BEGIN DATASET ENTRIES

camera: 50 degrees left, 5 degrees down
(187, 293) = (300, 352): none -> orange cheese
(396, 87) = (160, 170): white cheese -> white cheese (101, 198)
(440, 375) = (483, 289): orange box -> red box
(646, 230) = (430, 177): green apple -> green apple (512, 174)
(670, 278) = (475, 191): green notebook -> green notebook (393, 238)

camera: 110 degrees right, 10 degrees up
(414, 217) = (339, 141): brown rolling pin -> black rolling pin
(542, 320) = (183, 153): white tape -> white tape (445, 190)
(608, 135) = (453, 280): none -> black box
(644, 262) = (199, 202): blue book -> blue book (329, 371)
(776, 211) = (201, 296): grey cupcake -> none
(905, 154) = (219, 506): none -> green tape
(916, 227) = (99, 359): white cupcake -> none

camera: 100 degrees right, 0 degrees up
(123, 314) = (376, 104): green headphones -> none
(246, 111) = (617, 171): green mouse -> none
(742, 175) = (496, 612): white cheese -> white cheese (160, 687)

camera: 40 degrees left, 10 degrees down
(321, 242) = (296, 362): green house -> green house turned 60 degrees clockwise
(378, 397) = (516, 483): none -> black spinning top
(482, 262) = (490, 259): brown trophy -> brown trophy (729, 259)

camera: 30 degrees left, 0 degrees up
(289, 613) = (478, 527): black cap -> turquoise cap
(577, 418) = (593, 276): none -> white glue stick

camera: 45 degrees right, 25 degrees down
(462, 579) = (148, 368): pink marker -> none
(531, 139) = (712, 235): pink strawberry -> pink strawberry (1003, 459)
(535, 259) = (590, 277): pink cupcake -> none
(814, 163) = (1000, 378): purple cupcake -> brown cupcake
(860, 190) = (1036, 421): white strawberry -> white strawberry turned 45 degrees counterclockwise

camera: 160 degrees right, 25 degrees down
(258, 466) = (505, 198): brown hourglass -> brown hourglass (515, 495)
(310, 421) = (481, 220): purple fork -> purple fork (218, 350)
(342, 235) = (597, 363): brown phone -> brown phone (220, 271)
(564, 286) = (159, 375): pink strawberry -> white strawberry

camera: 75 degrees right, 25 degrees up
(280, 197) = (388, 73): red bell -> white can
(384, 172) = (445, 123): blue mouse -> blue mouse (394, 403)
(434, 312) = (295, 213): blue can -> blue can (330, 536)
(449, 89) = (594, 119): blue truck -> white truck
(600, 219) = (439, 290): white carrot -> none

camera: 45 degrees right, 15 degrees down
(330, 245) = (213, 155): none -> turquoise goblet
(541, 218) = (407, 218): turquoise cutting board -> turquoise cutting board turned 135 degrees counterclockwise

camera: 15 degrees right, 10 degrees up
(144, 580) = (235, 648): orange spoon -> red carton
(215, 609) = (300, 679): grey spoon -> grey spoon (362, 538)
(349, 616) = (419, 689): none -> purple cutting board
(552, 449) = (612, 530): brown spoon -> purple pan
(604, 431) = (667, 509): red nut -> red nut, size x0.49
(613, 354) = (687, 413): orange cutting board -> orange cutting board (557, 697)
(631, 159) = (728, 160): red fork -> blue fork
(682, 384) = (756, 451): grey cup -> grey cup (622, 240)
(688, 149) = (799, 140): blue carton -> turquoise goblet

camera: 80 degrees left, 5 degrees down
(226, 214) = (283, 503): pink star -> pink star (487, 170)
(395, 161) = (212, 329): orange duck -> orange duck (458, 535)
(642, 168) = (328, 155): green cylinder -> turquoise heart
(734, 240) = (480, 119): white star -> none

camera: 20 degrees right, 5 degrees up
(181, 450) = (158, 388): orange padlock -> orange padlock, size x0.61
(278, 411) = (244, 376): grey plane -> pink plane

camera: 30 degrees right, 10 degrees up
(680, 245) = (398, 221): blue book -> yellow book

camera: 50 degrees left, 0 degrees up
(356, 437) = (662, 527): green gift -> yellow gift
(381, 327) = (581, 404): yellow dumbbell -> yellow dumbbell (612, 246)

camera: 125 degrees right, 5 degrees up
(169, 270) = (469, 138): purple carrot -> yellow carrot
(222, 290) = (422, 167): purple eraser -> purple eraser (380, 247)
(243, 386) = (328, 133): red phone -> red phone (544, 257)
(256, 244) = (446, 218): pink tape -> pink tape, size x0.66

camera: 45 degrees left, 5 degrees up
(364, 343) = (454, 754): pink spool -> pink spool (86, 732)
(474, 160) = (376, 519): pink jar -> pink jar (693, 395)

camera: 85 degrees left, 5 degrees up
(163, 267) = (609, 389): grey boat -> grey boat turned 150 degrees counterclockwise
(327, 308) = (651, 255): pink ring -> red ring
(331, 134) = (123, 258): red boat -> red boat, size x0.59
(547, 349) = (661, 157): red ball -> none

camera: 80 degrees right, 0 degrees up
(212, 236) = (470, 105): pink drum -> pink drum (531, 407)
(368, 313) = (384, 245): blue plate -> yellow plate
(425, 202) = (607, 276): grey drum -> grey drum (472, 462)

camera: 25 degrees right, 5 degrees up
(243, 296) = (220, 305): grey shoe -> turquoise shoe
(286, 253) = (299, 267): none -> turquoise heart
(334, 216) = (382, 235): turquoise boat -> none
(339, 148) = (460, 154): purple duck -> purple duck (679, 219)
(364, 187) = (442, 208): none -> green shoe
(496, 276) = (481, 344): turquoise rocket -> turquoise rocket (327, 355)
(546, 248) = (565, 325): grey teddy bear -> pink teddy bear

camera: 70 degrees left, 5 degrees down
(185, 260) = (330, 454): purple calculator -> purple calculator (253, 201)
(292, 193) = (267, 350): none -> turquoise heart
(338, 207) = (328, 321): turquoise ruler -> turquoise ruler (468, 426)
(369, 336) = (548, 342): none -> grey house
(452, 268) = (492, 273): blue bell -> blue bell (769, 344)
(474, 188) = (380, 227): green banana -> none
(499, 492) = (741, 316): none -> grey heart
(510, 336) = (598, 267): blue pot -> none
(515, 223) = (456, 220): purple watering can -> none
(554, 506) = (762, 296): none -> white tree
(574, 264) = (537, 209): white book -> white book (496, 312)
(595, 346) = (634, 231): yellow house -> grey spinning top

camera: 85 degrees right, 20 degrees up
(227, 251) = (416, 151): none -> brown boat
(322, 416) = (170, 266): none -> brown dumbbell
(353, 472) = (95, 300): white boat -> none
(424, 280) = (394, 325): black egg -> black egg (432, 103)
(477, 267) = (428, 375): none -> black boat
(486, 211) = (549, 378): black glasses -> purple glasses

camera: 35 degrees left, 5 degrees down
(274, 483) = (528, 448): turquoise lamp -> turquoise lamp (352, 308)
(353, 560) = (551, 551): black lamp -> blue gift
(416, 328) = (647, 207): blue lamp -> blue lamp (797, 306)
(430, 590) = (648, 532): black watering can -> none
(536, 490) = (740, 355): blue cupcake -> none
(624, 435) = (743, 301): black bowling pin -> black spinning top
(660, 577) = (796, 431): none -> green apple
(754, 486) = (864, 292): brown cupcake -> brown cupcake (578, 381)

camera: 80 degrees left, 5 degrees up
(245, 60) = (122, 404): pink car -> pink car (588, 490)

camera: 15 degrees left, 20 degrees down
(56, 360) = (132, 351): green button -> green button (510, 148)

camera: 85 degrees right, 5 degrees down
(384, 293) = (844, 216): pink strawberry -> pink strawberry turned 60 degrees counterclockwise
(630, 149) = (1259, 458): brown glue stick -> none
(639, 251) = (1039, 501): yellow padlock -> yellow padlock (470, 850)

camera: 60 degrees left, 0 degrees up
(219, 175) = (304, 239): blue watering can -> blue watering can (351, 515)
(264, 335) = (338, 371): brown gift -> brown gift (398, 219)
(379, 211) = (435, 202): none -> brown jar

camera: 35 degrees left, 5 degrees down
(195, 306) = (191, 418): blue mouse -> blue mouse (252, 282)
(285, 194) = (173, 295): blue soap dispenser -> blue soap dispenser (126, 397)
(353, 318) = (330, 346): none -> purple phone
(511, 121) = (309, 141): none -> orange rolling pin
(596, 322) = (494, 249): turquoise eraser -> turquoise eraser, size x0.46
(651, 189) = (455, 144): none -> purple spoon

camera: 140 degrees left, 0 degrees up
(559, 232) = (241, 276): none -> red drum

END DATASET ENTRIES

### TASK OBJECTIVE
Among the records above, a stretch begins at the line containing "(631, 159) = (728, 160): red" and ends at the line containing "(226, 214) = (283, 503): pink". Restate that stretch word for word, and nothing else.

### EXPECTED ANSWER
(631, 159) = (728, 160): red fork -> blue fork
(682, 384) = (756, 451): grey cup -> grey cup (622, 240)
(688, 149) = (799, 140): blue carton -> turquoise goblet

camera: 80 degrees left, 5 degrees down
(226, 214) = (283, 503): pink star -> pink star (487, 170)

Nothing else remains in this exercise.